===== DATA FOR REVIEW

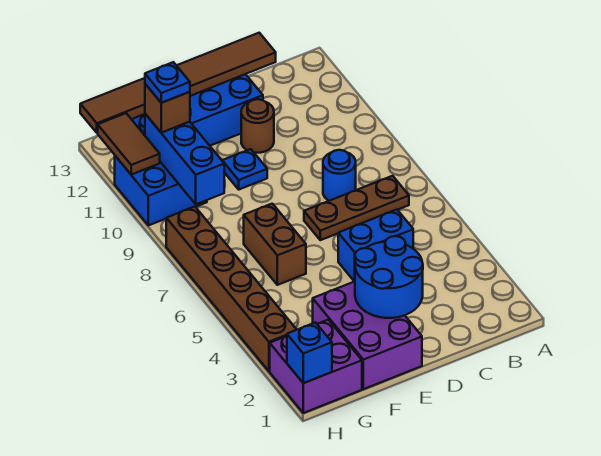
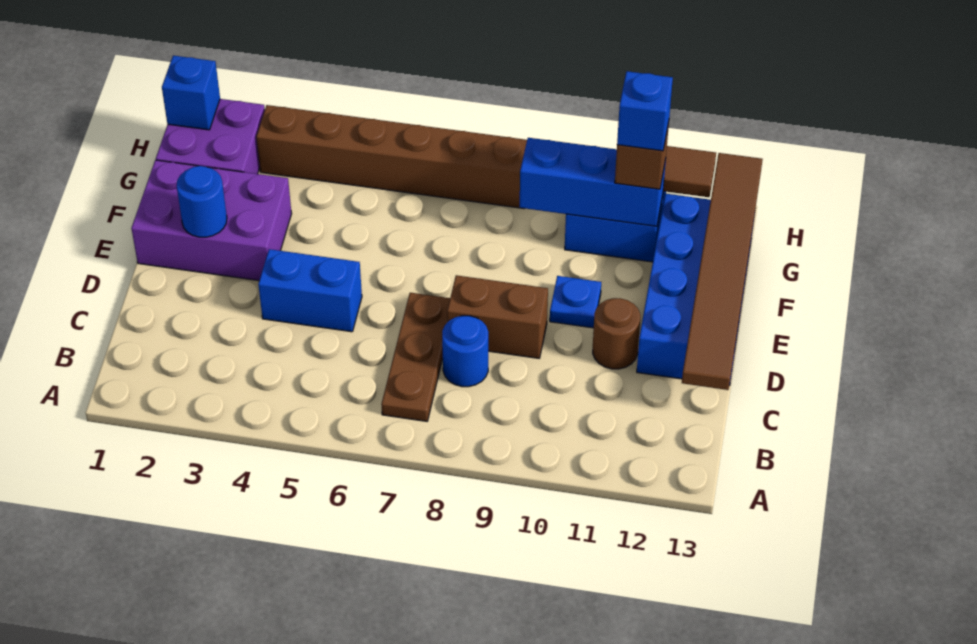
blue brick C5:D5 level 1 -> blue brick D4:D5 level 1
blue round brick D2:E3 level 2 -> blue round brick E2 level 2
brown brick F6:F7 level 1 -> brown brick D8:D9 level 1
blue plate G11 level 4 -> blue brick G11 level 4

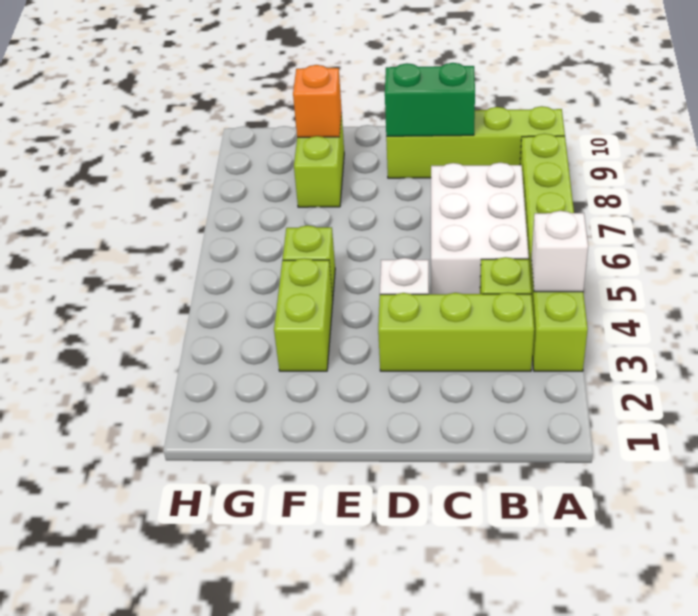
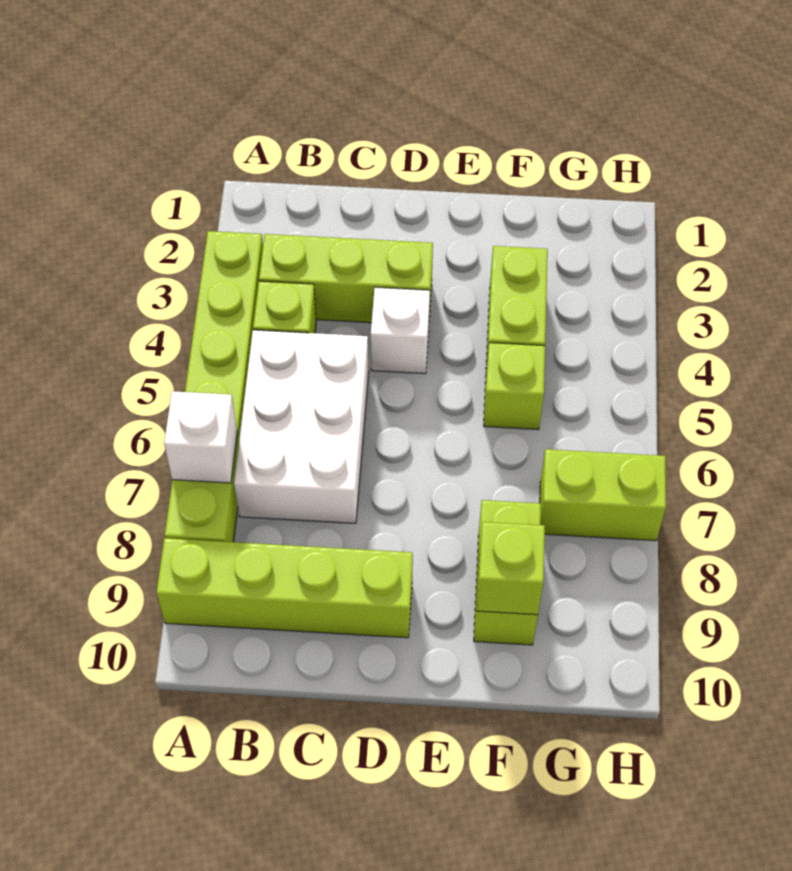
white brick A4 level 2 -> white brick A7 level 2
green brick C9:D9 level 2 -> none
orange brick F9 level 2 -> lime brick F9 level 2
none -> lime brick G7:H7 level 1

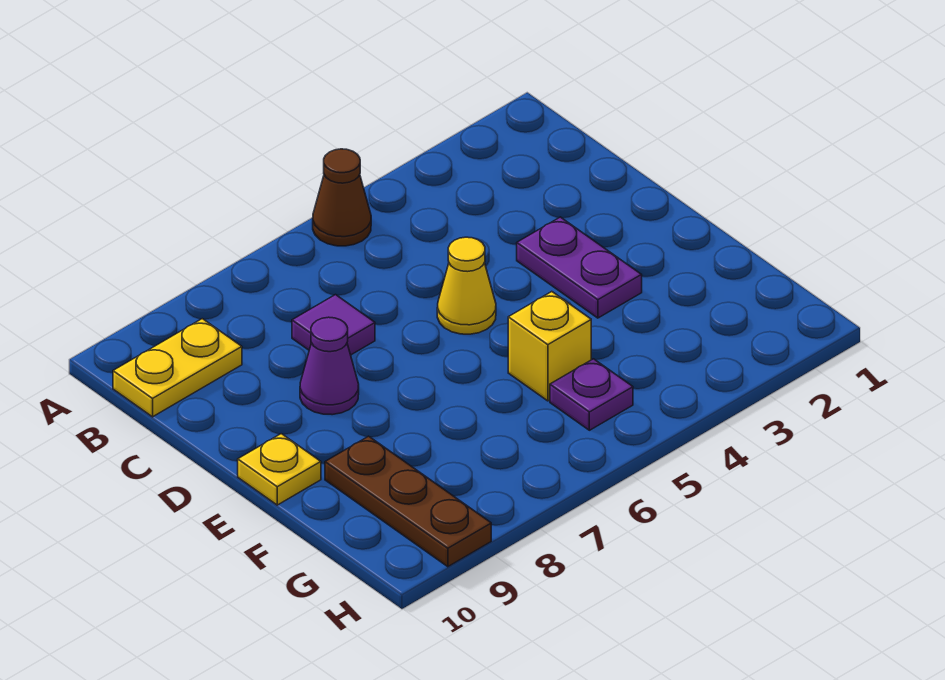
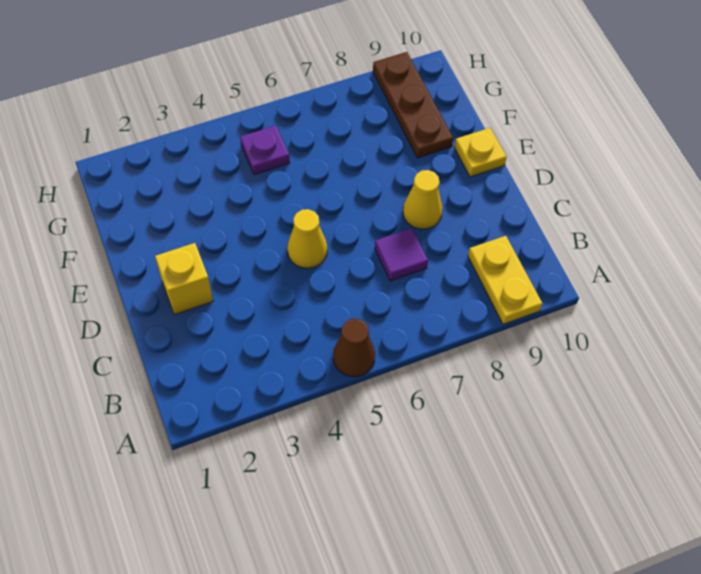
yellow plate B9:B10 level 1 -> yellow plate A9:B9 level 1
purple plate D3:E3 level 1 -> none
purple cone D8 level 1 -> yellow cone D8 level 1
yellow brick F5 level 1 -> yellow brick D2 level 1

==========

▸ **WHAT NEEDS TO BE DONE**: The lines wanted run from the first one in the material above through the line containing "orange brick F9"; give them again exactly, leaving out the pictures.

▸ **EXERCISE RESULT**:
blue brick C5:D5 level 1 -> blue brick D4:D5 level 1
blue round brick D2:E3 level 2 -> blue round brick E2 level 2
brown brick F6:F7 level 1 -> brown brick D8:D9 level 1
blue plate G11 level 4 -> blue brick G11 level 4

white brick A4 level 2 -> white brick A7 level 2
green brick C9:D9 level 2 -> none
orange brick F9 level 2 -> lime brick F9 level 2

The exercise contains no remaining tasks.